§ **WORK TO COMPLETE**
The text of every record, exactly as given and with no pictures, should be your output.

§ **Stepwise shape edit descriptions**
--- START ---
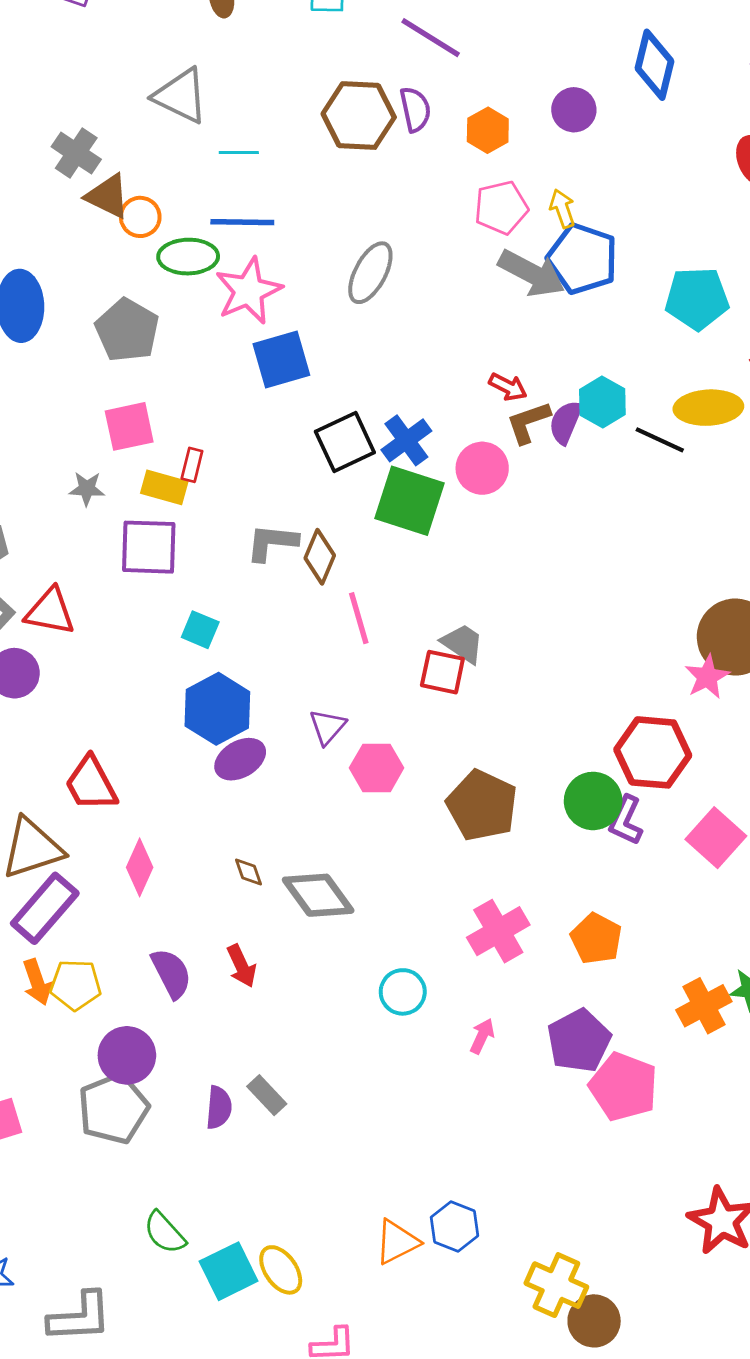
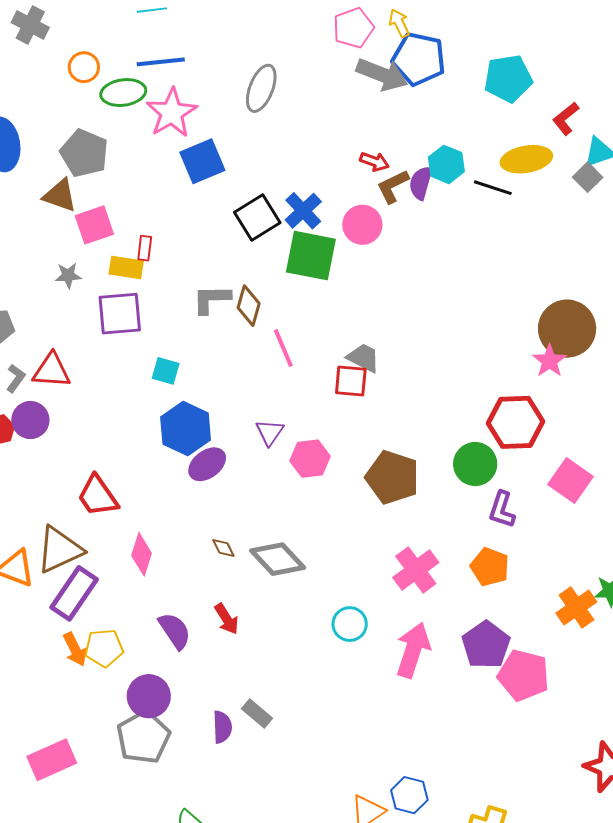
brown triangle: (108, 196) -> (60, 196), moved
purple L-shape: (626, 820) -> (502, 510), moved
pink arrow: (482, 1036) -> (413, 650), size x2.0

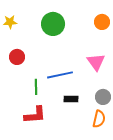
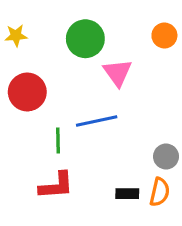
red circle: (17, 57) -> (27, 92), size x1.5
pink triangle: (96, 62) -> (118, 73), moved
black rectangle: (71, 99) -> (127, 194), moved

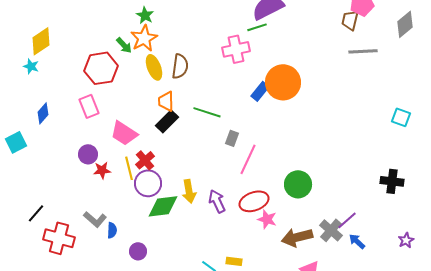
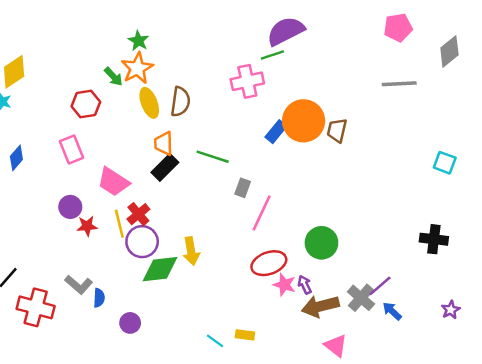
brown trapezoid: (350, 20) -> (337, 130), moved
red hexagon: (101, 68) -> (86, 104), size x0.7
purple arrow: (217, 201) -> (305, 285), moved, size x0.7

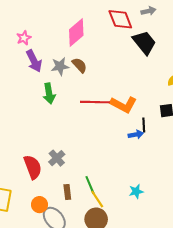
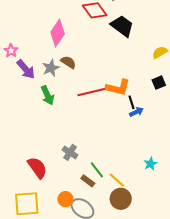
black line: (144, 125) -> (132, 102), moved
red semicircle: (33, 167) -> (37, 168), moved
green line: (90, 185) -> (97, 170), moved
brown rectangle: (67, 192) -> (88, 181), turned -32

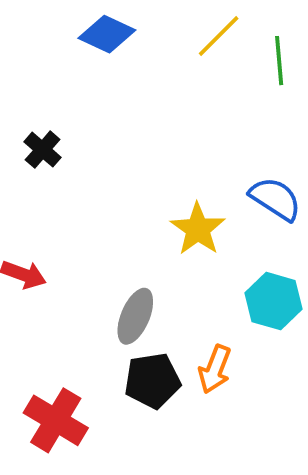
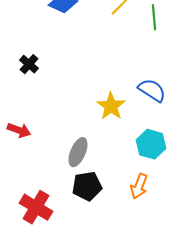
orange arrow: (215, 369) -> (139, 186), moved

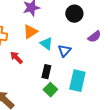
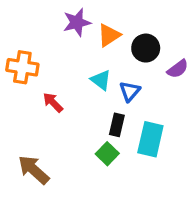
black circle: (74, 14) -> (146, 48), moved
orange triangle: (30, 32) -> (109, 35), moved
black rectangle: (46, 72) -> (117, 125), moved

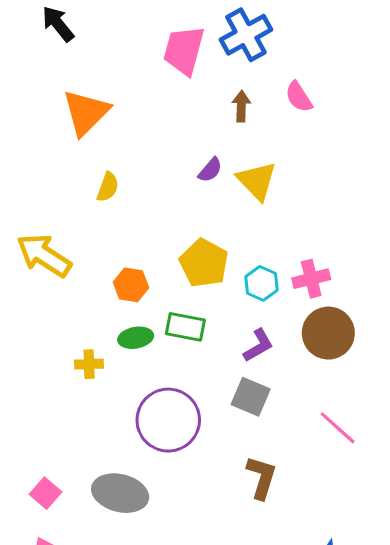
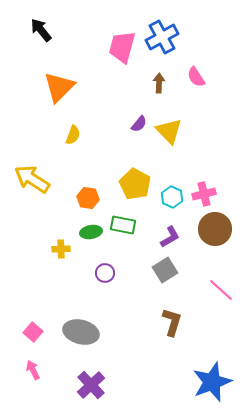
gray square: (251, 397) -> (165, 270), turned 35
purple circle: (168, 420) -> (105, 273), moved, size x0.5

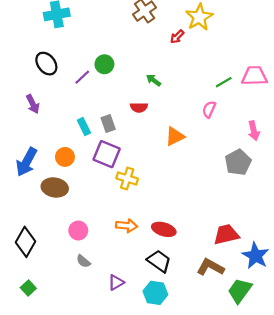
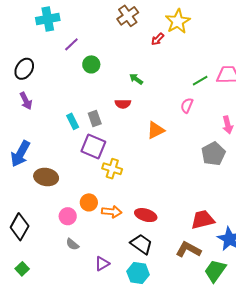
black ellipse: (46, 64) -> (24, 69), moved, turned 70
purple line: (82, 77) -> (71, 44), moved
orange circle: (65, 157) -> (89, 202), moved

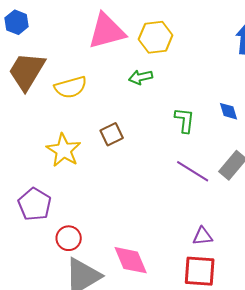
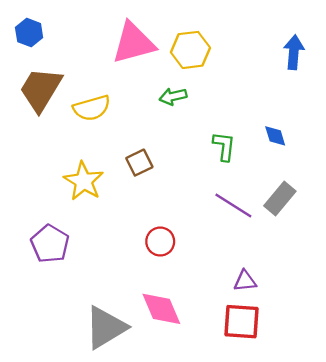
red circle: (69, 238) -> (160, 242), moved

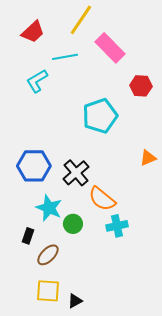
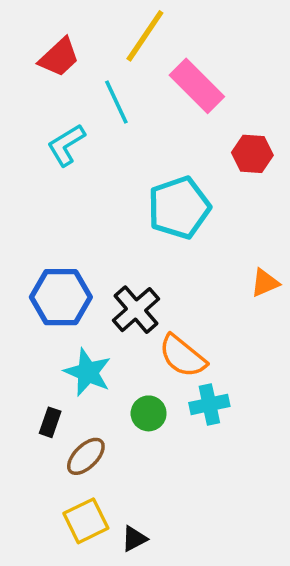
cyan line: (65, 57) -> (116, 102), turned 75
green circle: (73, 224) -> (149, 413), moved
yellow square: (48, 291) -> (86, 521), turned -30

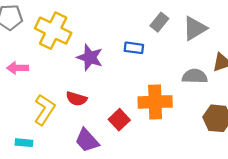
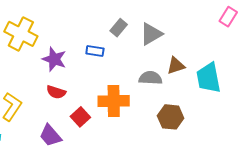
red semicircle: (76, 99) -> (56, 92), moved

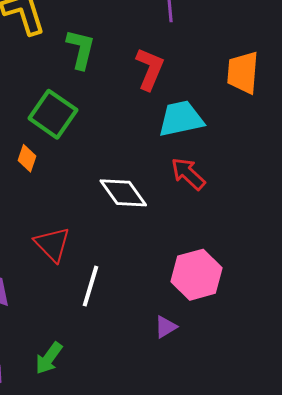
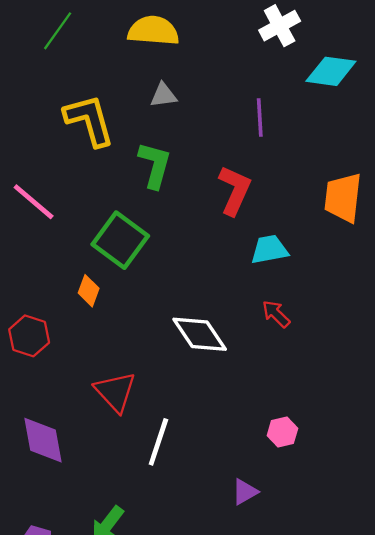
cyan trapezoid: (181, 119) -> (269, 250), size x0.7
red arrow: (188, 174) -> (276, 314), size x0.7
pink hexagon: (196, 275) -> (282, 432), size x0.5

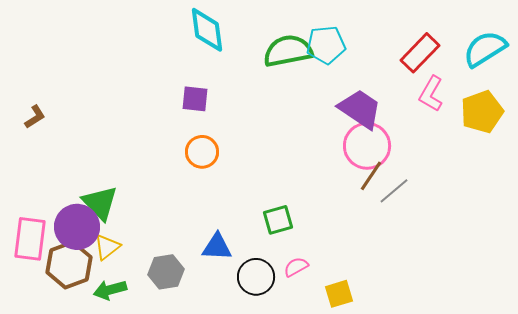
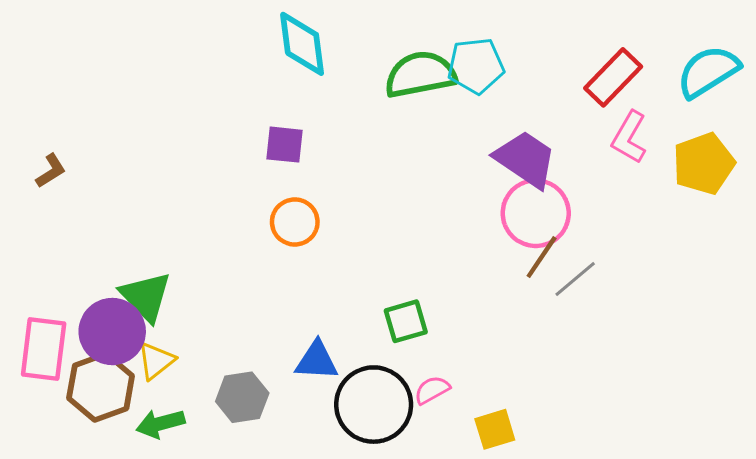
black circle: (256, 277) -> (374, 405), size x1.4

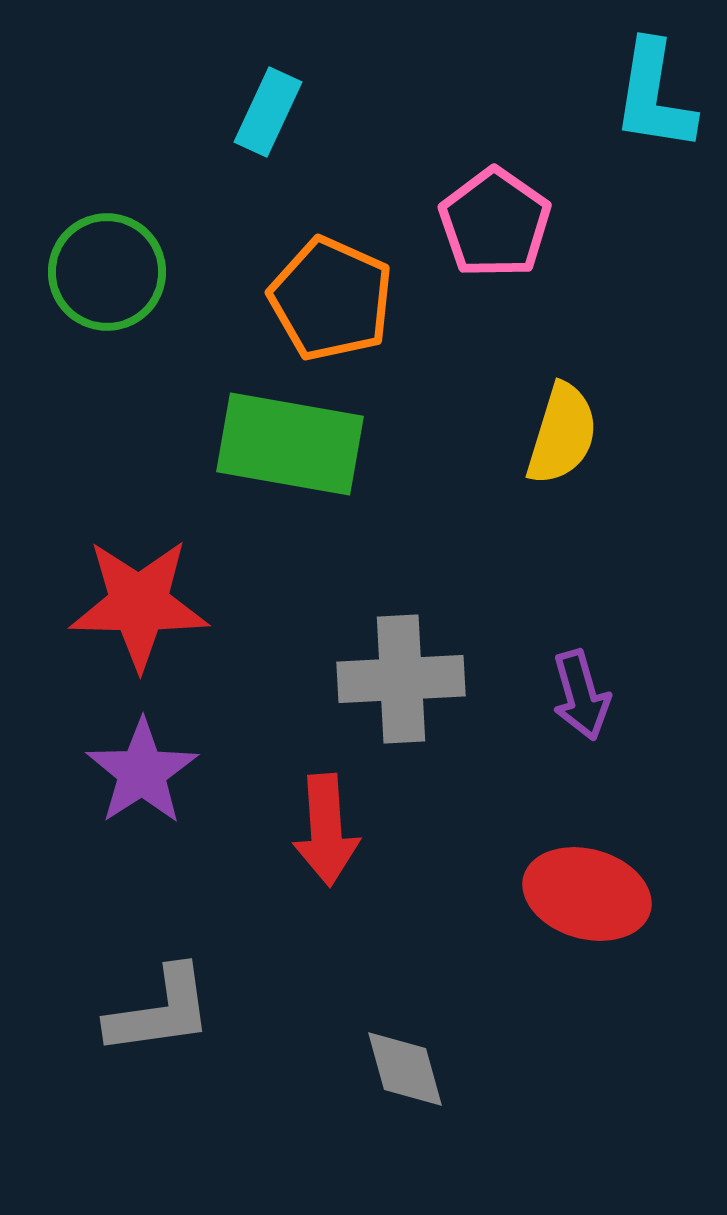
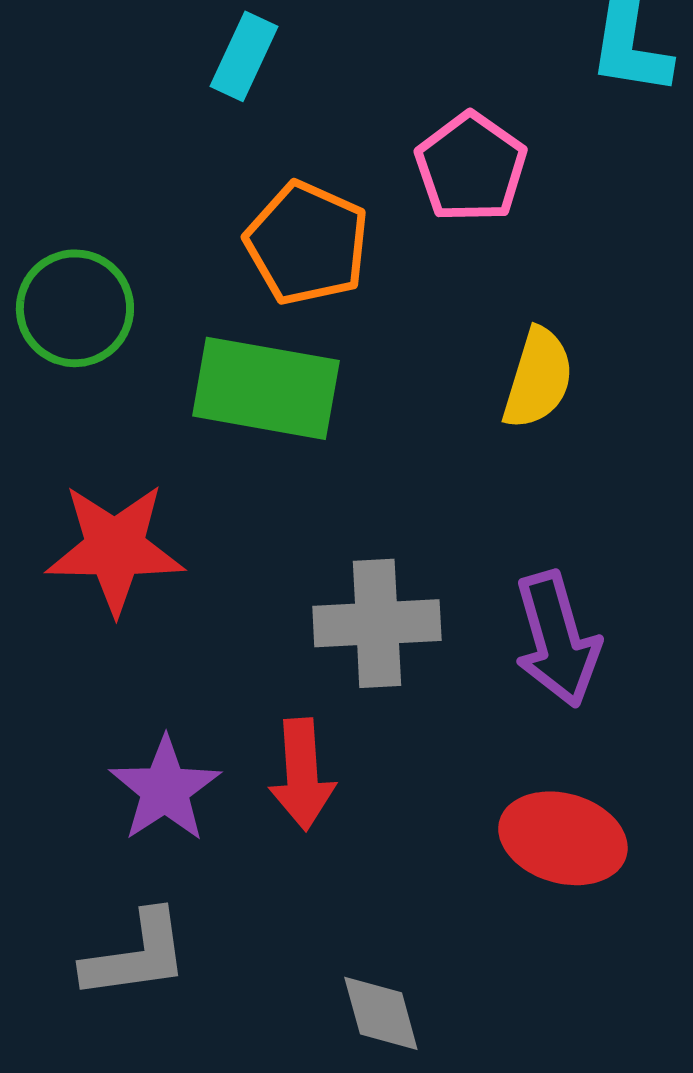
green circle: (107, 272) -> (75, 308), moved
purple arrow: (581, 695) -> (557, 639), size x1.5
purple star: (142, 772) -> (165, 789), moved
--- END ---
§ **COMPLETED TASK**
brown triangle: (108, 196) -> (60, 196), moved
purple L-shape: (626, 820) -> (502, 510), moved
pink arrow: (482, 1036) -> (413, 650), size x2.0

red circle: (17, 57) -> (27, 92), size x1.5
pink triangle: (96, 62) -> (118, 73), moved
black rectangle: (71, 99) -> (127, 194), moved

brown trapezoid: (350, 20) -> (337, 130), moved
red hexagon: (101, 68) -> (86, 104), size x0.7
purple arrow: (217, 201) -> (305, 285), moved, size x0.7

black line: (144, 125) -> (132, 102), moved
red semicircle: (33, 167) -> (37, 168), moved
green line: (90, 185) -> (97, 170), moved
brown rectangle: (67, 192) -> (88, 181), turned -32

orange arrow: (215, 369) -> (139, 186), moved

black circle: (74, 14) -> (146, 48), moved
orange triangle: (30, 32) -> (109, 35), moved
black rectangle: (46, 72) -> (117, 125), moved

gray square: (251, 397) -> (165, 270), turned 35
purple circle: (168, 420) -> (105, 273), moved, size x0.5

black ellipse: (46, 64) -> (24, 69), moved, turned 70
purple line: (82, 77) -> (71, 44), moved
orange circle: (65, 157) -> (89, 202), moved

red circle: (69, 238) -> (160, 242), moved

cyan line: (65, 57) -> (116, 102), turned 75
green circle: (73, 224) -> (149, 413), moved
yellow square: (48, 291) -> (86, 521), turned -30

red semicircle: (76, 99) -> (56, 92), moved

cyan trapezoid: (181, 119) -> (269, 250), size x0.7
red arrow: (188, 174) -> (276, 314), size x0.7
pink hexagon: (196, 275) -> (282, 432), size x0.5

black circle: (256, 277) -> (374, 405), size x1.4

green circle: (107, 272) -> (75, 308), moved
purple arrow: (581, 695) -> (557, 639), size x1.5
purple star: (142, 772) -> (165, 789), moved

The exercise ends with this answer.